- **Goal of the exercise**
Turn everything from the start of the items down to the line containing "This is a 0.2", both ends included, into a numbered list with blank lines left out.

▬▬▬▬▬▬▬▬▬▬

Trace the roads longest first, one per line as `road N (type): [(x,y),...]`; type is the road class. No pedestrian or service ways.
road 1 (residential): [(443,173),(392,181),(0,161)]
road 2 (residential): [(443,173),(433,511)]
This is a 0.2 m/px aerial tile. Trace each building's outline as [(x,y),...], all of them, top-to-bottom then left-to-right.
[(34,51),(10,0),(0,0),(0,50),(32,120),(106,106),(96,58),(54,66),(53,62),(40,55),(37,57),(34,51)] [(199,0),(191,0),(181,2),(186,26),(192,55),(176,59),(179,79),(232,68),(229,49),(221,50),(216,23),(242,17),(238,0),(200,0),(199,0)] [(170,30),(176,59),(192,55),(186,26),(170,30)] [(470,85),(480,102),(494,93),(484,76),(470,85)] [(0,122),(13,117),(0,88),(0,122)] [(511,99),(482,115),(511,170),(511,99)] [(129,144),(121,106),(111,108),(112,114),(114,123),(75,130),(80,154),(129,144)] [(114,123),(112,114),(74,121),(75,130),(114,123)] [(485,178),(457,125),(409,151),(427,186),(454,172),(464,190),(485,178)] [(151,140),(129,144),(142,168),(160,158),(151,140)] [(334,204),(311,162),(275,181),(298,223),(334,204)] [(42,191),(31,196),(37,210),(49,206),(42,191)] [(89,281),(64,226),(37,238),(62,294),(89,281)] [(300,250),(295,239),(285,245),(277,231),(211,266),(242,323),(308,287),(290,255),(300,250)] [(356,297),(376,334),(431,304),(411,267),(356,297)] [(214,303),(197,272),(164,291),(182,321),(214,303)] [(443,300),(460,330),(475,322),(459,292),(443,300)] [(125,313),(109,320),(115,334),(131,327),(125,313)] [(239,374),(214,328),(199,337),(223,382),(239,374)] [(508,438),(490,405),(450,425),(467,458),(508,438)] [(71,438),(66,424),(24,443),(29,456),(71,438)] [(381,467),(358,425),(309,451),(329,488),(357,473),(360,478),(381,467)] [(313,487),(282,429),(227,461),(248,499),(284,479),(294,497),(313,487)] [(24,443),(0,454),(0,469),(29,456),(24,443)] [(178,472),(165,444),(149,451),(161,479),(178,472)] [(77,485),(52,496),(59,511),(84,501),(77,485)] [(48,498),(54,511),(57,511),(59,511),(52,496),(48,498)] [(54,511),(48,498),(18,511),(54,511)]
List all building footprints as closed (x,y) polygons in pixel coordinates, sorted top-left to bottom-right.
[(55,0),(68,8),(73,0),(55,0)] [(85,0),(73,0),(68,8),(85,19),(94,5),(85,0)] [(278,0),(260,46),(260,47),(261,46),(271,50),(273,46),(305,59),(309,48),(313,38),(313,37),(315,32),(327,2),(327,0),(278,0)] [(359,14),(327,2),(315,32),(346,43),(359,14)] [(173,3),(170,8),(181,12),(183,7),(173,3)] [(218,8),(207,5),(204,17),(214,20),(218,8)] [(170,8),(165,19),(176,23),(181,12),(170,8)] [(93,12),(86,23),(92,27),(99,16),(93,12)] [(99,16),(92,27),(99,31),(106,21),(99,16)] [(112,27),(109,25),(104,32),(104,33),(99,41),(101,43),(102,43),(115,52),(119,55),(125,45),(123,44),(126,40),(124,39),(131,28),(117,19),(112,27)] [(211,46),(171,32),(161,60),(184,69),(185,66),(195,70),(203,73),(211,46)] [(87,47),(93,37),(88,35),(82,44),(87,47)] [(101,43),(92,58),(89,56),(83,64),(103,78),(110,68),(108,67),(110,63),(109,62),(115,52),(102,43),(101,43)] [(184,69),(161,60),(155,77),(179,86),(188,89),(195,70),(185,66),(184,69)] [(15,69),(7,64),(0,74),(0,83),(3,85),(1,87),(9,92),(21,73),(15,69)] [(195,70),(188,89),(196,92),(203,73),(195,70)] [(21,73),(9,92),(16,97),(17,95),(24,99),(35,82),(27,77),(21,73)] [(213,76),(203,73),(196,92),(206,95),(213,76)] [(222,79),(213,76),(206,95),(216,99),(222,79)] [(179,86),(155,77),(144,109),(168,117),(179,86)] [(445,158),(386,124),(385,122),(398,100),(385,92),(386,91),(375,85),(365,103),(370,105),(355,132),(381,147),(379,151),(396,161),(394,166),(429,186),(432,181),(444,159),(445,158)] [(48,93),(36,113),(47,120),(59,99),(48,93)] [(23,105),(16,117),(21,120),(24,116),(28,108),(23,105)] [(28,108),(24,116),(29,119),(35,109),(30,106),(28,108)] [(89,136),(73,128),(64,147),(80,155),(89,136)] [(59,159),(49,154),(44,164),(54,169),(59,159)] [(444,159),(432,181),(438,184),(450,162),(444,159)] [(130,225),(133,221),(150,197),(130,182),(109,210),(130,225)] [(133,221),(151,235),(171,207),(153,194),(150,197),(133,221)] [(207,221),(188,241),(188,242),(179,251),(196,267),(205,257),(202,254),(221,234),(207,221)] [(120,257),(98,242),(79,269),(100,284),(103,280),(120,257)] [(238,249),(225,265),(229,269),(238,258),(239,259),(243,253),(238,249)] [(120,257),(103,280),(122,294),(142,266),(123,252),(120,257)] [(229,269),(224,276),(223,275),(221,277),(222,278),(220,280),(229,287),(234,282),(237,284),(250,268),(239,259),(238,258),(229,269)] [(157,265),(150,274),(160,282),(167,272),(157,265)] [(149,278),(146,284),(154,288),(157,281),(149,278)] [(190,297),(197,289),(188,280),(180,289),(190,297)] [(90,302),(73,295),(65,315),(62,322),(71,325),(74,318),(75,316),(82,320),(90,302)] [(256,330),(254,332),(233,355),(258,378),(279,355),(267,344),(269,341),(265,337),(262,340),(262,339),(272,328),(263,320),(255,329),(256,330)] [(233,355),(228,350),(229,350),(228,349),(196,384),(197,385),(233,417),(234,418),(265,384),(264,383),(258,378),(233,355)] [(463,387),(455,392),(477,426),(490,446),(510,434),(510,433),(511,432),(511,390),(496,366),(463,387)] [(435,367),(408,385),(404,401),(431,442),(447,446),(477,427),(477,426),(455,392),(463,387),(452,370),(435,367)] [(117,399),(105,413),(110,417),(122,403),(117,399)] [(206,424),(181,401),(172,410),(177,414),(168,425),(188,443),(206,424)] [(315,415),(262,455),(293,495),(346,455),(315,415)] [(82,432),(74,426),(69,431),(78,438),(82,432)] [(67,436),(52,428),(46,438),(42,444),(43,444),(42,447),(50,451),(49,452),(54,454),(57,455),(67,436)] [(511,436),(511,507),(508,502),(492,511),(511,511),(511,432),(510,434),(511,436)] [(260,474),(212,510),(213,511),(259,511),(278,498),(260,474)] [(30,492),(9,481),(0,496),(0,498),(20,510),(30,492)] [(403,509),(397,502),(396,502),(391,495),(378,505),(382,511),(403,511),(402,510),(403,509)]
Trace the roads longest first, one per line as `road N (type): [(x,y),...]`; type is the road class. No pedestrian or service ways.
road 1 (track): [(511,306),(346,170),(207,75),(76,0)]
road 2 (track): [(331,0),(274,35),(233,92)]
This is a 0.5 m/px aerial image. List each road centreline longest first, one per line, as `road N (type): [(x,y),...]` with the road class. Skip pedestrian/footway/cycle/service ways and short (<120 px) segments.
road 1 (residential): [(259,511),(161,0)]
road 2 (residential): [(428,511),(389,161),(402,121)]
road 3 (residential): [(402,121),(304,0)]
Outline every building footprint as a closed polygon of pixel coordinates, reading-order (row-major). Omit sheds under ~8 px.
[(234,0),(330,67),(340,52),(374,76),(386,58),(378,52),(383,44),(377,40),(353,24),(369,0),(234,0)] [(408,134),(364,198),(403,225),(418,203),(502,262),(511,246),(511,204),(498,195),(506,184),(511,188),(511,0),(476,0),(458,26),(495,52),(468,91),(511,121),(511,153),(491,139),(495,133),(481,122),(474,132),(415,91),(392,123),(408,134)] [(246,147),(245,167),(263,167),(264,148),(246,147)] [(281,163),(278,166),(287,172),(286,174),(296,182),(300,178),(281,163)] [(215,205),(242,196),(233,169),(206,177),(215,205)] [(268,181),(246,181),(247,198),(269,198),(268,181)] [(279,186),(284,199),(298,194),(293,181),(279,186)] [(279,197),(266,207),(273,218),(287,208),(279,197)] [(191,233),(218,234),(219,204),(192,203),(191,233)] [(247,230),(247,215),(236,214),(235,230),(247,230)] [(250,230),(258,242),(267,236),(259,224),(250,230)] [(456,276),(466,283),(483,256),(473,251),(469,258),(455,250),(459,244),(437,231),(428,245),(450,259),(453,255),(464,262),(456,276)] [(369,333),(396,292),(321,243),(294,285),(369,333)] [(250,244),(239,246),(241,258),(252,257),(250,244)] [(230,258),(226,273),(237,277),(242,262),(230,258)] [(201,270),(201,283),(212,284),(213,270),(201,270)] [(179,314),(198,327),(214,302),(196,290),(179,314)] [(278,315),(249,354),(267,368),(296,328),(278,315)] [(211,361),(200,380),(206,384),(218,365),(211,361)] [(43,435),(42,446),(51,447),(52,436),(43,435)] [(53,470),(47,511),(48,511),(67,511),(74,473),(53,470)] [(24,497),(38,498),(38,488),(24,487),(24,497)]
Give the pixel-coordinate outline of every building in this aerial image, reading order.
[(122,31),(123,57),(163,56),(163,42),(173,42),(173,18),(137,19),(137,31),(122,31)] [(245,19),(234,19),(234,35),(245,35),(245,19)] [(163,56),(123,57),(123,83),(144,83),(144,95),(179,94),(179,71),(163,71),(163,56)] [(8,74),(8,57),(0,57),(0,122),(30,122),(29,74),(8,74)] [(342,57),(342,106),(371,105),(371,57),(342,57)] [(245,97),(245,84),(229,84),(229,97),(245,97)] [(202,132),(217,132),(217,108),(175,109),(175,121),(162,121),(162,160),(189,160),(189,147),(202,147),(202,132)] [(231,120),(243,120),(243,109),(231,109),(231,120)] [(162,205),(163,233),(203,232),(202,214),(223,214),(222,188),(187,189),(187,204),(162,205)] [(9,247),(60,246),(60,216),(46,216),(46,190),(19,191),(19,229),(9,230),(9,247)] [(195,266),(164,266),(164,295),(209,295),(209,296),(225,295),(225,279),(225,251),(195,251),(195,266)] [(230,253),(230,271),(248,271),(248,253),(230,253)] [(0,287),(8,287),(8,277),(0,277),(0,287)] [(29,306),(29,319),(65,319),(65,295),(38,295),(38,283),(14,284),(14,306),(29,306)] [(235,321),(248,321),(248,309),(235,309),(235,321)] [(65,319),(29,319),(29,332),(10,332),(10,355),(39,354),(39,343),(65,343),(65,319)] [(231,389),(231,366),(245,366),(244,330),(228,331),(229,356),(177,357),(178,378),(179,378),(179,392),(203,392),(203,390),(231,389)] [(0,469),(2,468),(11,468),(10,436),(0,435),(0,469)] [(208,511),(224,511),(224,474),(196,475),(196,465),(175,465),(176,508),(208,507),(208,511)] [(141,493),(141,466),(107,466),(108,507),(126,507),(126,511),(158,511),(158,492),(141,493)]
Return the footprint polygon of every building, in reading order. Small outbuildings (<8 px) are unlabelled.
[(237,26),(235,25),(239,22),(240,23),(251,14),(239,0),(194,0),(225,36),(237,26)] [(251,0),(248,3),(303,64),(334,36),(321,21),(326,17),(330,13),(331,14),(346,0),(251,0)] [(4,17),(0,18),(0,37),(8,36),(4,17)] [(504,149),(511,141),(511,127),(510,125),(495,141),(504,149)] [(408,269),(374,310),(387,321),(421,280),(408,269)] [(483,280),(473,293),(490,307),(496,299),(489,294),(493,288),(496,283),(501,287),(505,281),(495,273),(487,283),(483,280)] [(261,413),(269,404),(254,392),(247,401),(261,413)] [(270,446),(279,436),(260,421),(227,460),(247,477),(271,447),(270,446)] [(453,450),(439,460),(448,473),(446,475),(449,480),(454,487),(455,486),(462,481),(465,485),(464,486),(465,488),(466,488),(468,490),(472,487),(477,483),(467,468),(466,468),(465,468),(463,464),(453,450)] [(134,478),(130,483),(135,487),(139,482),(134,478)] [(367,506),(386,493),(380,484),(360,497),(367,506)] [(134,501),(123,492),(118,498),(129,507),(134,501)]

▬▬▬▬▬▬▬▬▬▬

- **Reply**
1. Trace the roads longest first, one per line as `road N (type): [(x,y),...]`; type is the road class. No pedestrian or service ways.
2. road 1 (residential): [(443,173),(392,181),(0,161)]
3. road 2 (residential): [(443,173),(433,511)]
4. This is a 0.2 m/px aerial tile. Trace each building's outline as [(x,y),...], all of them, top-to-bottom then left-to-right.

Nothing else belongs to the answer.